__Scene images with change listings__.
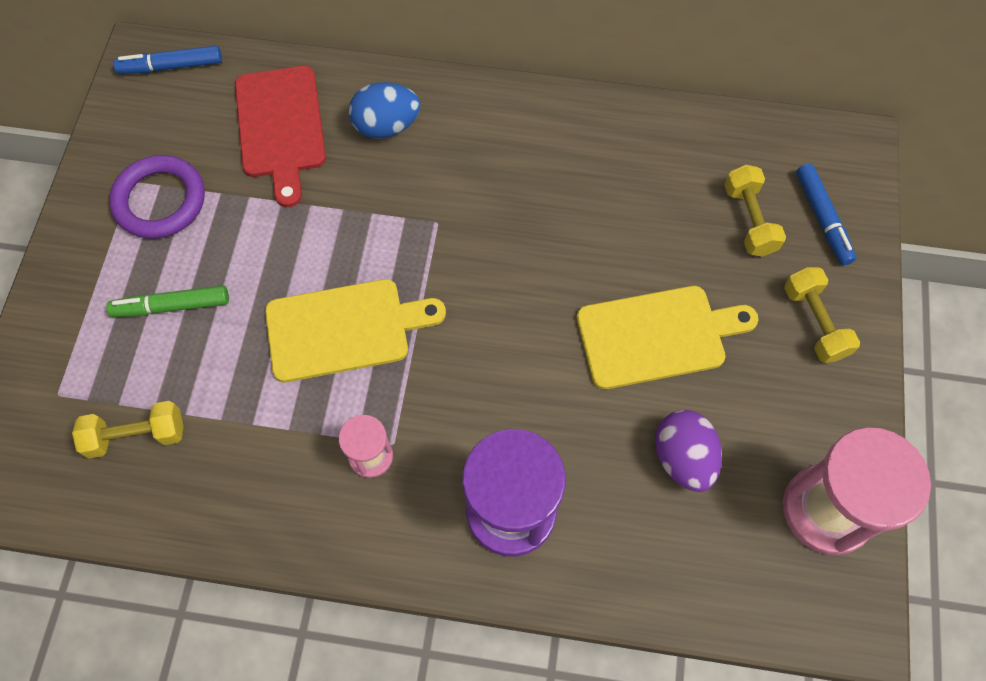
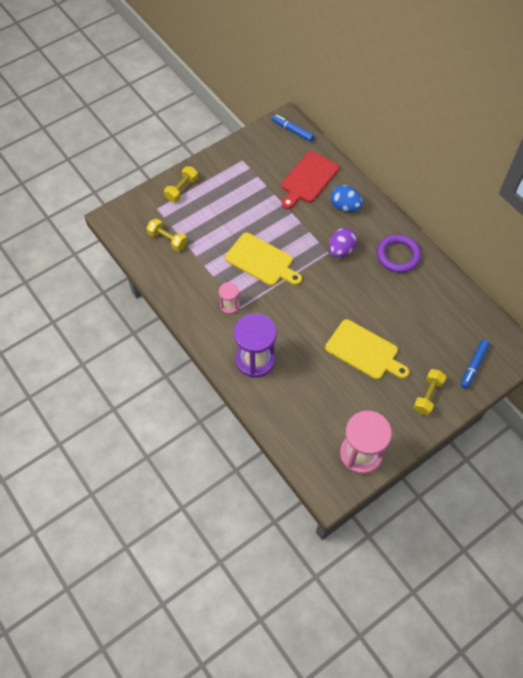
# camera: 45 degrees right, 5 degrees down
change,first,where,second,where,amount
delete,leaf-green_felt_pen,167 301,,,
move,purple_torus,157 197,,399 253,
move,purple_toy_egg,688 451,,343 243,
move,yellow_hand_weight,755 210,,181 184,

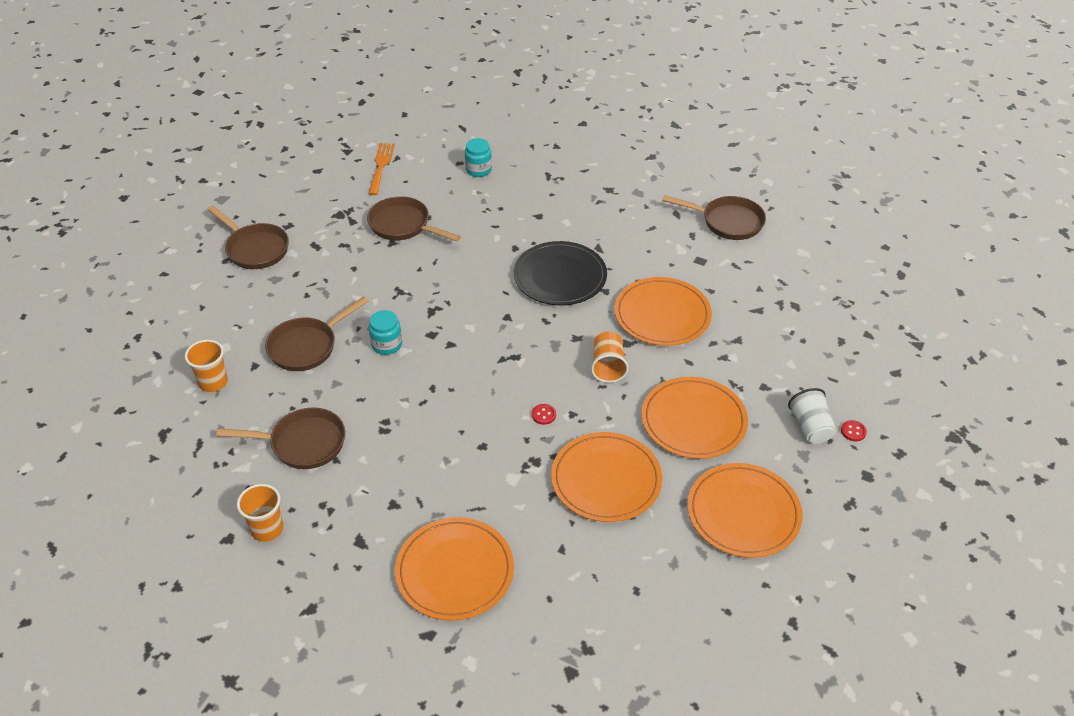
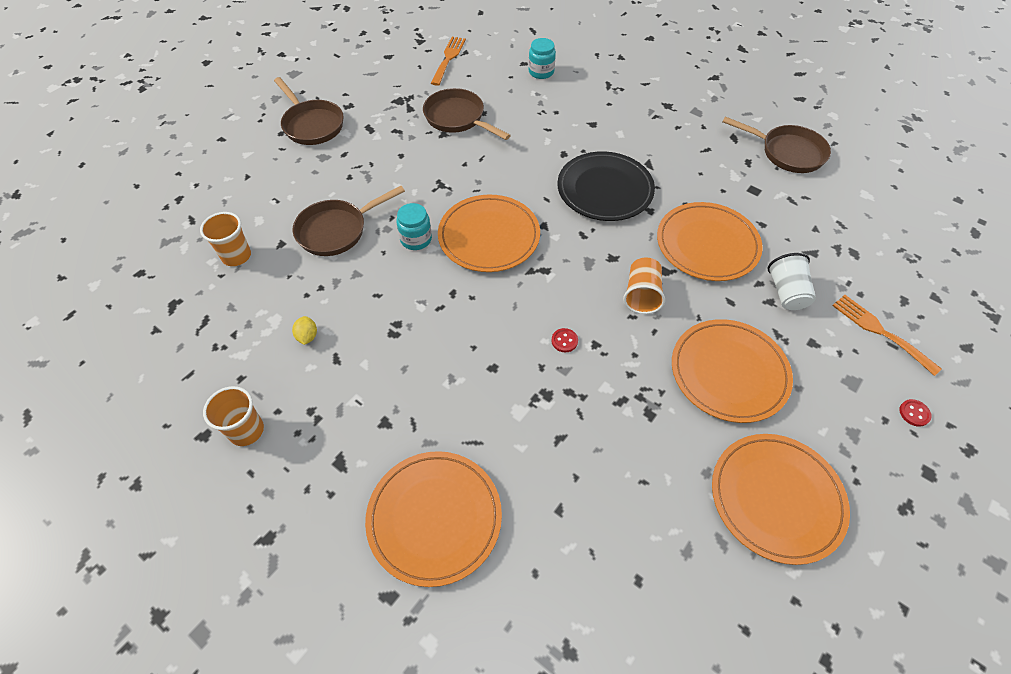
# camera: 10 degrees right, 10 degrees up
change,first,where,second,where,amount
insert,,,orange_table_fork,887 335,
move,orange_dinner_plate,606 477,,489 233,
move,snow-white_cup,812 416,,791 281,
replace,russet_pan,281 438,yellow_citrus_fruit,304 330,

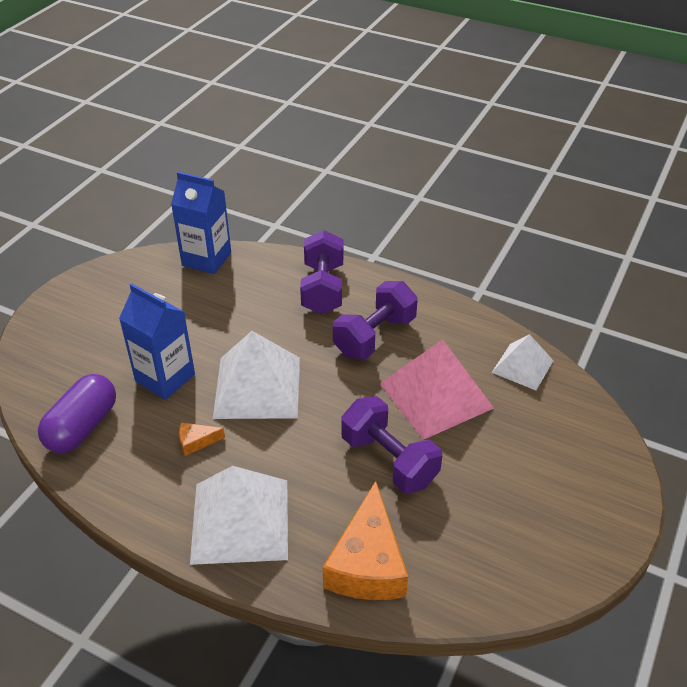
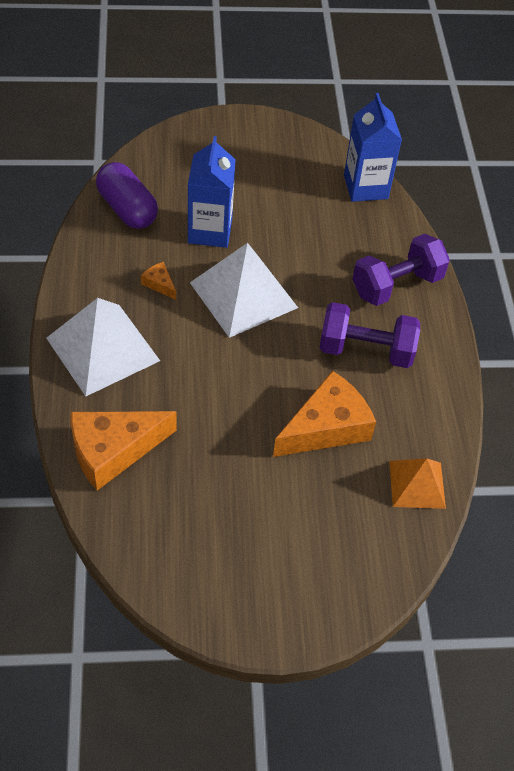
# camera: 55 degrees right, 10 degrees up
change,first,where,second,where,amount
delete,purple_hand_weight,391 445,,,
replace,rose-pink_solid_pyramid,437 389,orange_cheese_wedge,324 414,
recolor,snow-white_solid_pyramid,523 362,orange_solid_pyramid,417 483,
rotate,purple_capsule,77 413,,127 195,60 degrees clockwise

__WHAT YOU ARE ASKED TO DO__.
For every record above, repeat the text exactly and omit any picture.

__RESPONSE__.
# camera: 45 degrees right, 5 degrees down
change,first,where,second,where,amount
delete,leaf-green_felt_pen,167 301,,,
move,purple_torus,157 197,,399 253,
move,purple_toy_egg,688 451,,343 243,
move,yellow_hand_weight,755 210,,181 184,

# camera: 10 degrees right, 10 degrees up
change,first,where,second,where,amount
insert,,,orange_table_fork,887 335,
move,orange_dinner_plate,606 477,,489 233,
move,snow-white_cup,812 416,,791 281,
replace,russet_pan,281 438,yellow_citrus_fruit,304 330,

# camera: 55 degrees right, 10 degrees up
change,first,where,second,where,amount
delete,purple_hand_weight,391 445,,,
replace,rose-pink_solid_pyramid,437 389,orange_cheese_wedge,324 414,
recolor,snow-white_solid_pyramid,523 362,orange_solid_pyramid,417 483,
rotate,purple_capsule,77 413,,127 195,60 degrees clockwise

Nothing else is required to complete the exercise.